# DATA

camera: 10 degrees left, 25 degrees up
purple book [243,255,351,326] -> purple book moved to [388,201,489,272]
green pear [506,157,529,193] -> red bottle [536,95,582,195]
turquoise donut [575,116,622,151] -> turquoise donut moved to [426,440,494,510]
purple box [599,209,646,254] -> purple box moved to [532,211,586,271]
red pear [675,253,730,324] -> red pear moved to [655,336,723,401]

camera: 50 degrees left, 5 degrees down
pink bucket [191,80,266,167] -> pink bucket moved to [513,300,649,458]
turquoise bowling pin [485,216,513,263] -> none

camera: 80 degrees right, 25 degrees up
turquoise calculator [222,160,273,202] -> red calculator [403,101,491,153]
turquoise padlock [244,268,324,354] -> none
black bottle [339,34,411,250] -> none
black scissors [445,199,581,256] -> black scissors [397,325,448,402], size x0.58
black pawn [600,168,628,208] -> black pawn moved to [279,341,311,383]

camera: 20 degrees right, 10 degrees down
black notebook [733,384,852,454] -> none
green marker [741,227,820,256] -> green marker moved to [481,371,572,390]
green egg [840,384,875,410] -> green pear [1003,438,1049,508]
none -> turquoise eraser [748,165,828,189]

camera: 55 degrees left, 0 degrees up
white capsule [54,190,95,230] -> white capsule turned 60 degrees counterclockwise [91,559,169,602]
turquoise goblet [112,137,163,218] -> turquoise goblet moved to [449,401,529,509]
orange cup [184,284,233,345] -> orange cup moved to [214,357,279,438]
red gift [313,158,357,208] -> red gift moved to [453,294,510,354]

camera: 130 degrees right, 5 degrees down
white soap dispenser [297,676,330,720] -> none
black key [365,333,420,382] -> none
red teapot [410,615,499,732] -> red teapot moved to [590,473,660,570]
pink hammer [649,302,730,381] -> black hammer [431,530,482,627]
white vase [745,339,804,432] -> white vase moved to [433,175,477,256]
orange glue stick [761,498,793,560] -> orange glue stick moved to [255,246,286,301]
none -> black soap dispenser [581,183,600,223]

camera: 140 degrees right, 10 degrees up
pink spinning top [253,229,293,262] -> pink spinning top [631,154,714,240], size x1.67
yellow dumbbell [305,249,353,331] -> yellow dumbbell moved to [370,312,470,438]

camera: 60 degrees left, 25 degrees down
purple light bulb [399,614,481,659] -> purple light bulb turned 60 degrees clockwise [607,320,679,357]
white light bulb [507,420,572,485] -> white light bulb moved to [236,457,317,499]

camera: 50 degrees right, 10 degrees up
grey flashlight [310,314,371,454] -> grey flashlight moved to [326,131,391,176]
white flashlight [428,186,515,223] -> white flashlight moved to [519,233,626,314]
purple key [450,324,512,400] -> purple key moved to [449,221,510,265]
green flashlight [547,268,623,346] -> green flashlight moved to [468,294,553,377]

# HOW TO COMPLETE THIS TASK
The lines to return are those with the string "orange" in them; copy each from the entries above.

# RESPONSE
orange cup [184,284,233,345] -> orange cup moved to [214,357,279,438]
orange glue stick [761,498,793,560] -> orange glue stick moved to [255,246,286,301]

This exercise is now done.